* WHAT YOU SHOULD DO *
From first line to last, print the records exactly, but leave out the pictures.

* GIVEN ENTRIES *
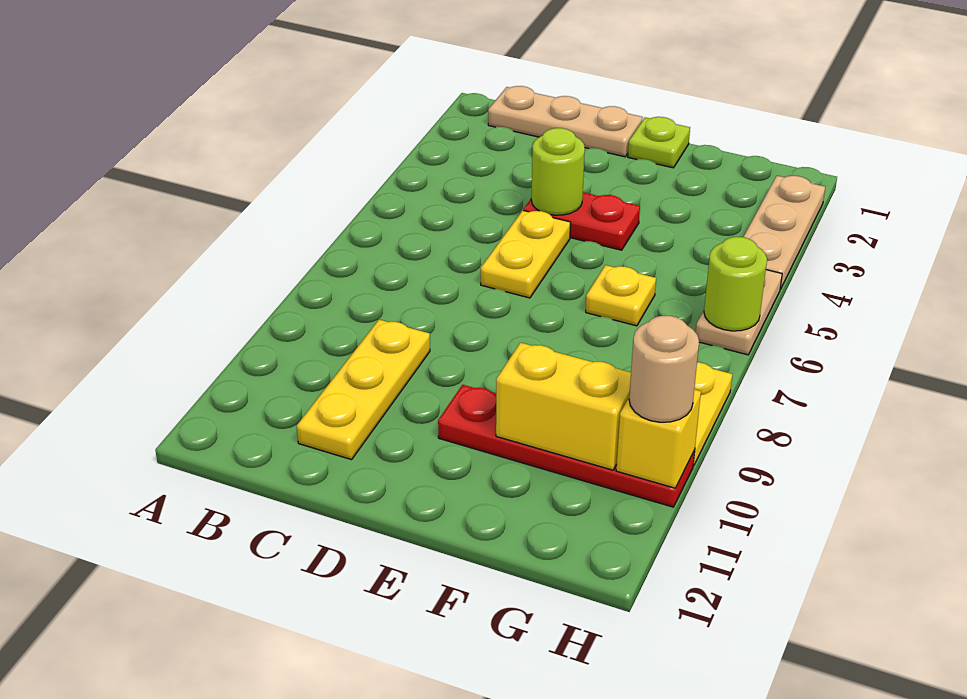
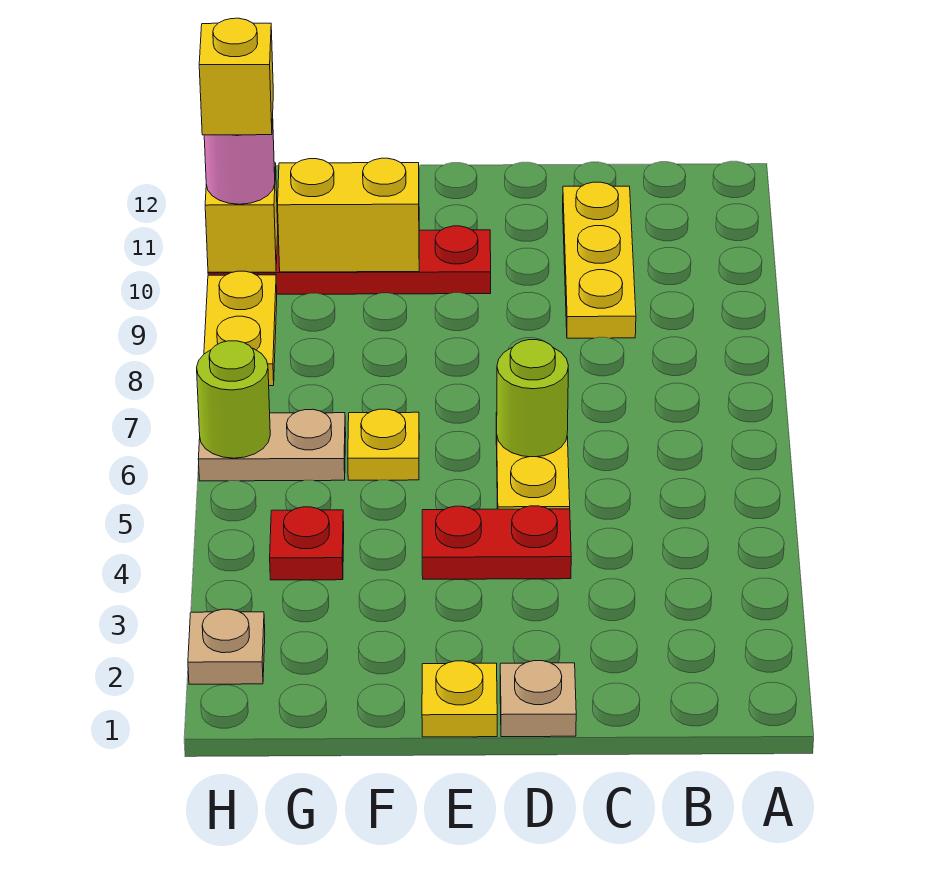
tan 1x3 plate [488,86,643,157] -> tan 1x1 plate [500,661,576,737]
lime 1x1 round brick [531,128,585,215] -> lime 1x1 round brick moved to [496,340,568,457]
lime 1x1 plate [628,117,690,168] -> yellow 1x1 plate [422,661,497,737]
none -> red 1x1 plate [270,507,344,580]
tan 1x3 plate [744,176,825,290] -> tan 1x1 plate [188,609,265,684]
tan 1x2 plate [696,270,782,355] -> tan 1x2 plate turned to [198,409,346,481]
tan 1x1 round brick [629,316,699,422] -> pink 1x1 round brick [204,119,275,204]
none -> yellow 1x1 brick [199,18,273,135]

* SOLUTION TO THIS TASK *
tan 1x3 plate [488,86,643,157] -> tan 1x1 plate [500,661,576,737]
lime 1x1 round brick [531,128,585,215] -> lime 1x1 round brick moved to [496,340,568,457]
lime 1x1 plate [628,117,690,168] -> yellow 1x1 plate [422,661,497,737]
none -> red 1x1 plate [270,507,344,580]
tan 1x3 plate [744,176,825,290] -> tan 1x1 plate [188,609,265,684]
tan 1x2 plate [696,270,782,355] -> tan 1x2 plate turned to [198,409,346,481]
tan 1x1 round brick [629,316,699,422] -> pink 1x1 round brick [204,119,275,204]
none -> yellow 1x1 brick [199,18,273,135]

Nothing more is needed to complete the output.